• _Task prompt_: Which lines below contain the string "kern", with case counting? Copy each such line in full.

/---

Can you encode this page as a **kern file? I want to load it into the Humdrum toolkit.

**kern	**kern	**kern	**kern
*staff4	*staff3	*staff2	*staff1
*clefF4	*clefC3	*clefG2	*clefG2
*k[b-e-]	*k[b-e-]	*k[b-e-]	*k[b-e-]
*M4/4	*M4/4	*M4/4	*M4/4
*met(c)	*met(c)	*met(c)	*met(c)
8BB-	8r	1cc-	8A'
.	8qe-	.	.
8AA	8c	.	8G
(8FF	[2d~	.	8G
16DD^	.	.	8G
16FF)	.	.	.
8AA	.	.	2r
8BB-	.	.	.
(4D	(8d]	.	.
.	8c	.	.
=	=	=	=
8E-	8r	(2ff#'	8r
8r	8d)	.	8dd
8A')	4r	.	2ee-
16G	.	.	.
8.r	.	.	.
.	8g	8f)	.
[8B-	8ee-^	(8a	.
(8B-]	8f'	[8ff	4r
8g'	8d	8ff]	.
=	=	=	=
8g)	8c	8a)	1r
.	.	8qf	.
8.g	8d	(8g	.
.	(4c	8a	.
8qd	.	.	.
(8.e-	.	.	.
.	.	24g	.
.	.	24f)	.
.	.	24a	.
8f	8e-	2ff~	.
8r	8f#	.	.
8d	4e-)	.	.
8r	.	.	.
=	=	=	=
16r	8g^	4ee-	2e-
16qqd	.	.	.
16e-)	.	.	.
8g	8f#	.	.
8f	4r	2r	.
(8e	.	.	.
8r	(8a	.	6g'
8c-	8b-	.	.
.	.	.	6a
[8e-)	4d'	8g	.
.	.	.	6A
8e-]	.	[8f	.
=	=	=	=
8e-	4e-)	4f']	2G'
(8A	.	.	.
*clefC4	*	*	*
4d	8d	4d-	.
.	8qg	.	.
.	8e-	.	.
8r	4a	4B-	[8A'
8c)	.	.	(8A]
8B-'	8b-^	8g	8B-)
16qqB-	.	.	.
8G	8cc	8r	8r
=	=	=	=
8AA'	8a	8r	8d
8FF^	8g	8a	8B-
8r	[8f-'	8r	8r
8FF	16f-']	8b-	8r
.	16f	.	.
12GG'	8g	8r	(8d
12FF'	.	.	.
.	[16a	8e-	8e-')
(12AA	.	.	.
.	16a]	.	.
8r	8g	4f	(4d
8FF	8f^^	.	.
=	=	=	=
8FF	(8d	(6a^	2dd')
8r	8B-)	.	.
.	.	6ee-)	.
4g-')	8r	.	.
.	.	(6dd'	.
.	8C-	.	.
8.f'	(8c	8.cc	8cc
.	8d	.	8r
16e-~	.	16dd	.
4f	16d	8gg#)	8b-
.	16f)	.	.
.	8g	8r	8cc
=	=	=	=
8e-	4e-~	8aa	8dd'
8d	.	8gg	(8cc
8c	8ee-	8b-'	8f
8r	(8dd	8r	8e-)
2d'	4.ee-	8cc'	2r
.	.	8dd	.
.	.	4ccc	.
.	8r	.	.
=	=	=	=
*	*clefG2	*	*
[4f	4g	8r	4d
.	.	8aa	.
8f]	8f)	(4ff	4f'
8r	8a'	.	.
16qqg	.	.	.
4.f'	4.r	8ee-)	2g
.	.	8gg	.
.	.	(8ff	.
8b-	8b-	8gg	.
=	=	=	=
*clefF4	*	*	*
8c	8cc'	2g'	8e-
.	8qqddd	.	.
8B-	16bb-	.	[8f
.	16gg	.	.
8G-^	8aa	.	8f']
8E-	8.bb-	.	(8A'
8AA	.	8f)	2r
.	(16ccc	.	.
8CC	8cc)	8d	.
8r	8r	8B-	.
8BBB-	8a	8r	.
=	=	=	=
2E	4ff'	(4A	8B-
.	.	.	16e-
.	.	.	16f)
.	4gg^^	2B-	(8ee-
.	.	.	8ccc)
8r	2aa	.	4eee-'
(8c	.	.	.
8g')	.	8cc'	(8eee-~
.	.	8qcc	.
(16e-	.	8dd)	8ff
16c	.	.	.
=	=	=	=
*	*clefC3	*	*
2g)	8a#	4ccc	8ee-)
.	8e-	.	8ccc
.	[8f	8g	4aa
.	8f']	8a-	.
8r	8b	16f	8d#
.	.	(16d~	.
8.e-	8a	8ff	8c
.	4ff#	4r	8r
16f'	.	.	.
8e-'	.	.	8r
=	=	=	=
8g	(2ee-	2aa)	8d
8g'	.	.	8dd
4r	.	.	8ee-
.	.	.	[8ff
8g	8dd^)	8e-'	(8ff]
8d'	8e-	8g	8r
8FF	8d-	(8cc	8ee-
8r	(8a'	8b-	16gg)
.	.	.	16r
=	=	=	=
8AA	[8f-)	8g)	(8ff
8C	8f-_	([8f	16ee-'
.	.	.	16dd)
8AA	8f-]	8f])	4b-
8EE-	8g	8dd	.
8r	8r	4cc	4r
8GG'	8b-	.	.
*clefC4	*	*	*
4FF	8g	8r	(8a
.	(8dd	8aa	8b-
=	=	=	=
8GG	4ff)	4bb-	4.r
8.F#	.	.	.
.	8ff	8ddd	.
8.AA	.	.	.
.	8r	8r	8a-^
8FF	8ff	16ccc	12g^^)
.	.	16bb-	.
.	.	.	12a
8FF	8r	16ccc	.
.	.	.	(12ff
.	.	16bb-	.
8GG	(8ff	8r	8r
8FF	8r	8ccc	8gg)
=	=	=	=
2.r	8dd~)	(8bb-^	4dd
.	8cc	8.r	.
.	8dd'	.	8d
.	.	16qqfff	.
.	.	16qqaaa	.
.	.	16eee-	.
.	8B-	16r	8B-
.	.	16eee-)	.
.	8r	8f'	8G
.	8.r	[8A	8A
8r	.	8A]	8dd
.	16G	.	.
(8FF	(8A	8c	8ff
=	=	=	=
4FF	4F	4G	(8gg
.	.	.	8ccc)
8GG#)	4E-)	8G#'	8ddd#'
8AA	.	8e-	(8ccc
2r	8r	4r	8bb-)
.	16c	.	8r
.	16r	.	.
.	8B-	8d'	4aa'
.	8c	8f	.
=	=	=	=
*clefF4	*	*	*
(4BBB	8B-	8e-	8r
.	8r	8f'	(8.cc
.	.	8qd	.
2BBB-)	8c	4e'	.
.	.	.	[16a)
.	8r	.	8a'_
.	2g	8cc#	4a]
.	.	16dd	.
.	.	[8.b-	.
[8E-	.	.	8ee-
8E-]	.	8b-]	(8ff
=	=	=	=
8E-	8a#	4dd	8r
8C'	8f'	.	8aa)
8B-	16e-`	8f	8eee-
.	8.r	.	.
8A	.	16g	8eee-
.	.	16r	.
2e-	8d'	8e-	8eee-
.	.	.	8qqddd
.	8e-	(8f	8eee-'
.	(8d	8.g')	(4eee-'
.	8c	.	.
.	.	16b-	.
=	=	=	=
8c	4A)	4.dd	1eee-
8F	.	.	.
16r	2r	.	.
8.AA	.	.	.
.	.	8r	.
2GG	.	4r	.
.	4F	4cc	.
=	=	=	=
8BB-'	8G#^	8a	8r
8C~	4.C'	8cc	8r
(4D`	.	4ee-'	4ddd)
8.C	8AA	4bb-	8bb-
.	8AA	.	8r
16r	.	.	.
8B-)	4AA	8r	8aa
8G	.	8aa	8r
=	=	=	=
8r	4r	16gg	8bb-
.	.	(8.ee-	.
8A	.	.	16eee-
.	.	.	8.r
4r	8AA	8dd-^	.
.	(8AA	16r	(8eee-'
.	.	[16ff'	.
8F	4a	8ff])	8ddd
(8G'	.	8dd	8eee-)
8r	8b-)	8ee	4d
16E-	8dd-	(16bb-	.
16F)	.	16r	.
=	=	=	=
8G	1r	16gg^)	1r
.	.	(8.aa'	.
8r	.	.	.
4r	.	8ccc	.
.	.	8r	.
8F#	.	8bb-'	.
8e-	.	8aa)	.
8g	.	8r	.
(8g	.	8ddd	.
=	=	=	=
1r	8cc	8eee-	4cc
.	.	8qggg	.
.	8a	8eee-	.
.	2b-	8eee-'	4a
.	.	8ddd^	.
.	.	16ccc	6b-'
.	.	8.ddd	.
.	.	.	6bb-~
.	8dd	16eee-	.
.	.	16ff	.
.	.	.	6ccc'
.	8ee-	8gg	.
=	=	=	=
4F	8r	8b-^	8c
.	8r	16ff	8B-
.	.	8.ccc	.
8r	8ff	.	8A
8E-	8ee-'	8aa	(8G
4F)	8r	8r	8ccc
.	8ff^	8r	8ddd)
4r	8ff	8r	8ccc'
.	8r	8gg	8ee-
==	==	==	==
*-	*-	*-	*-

\---

• _Full answer_:
Can you encode this page as a **kern file? I want to load it into the Humdrum toolkit.
**kern	**kern	**kern	**kern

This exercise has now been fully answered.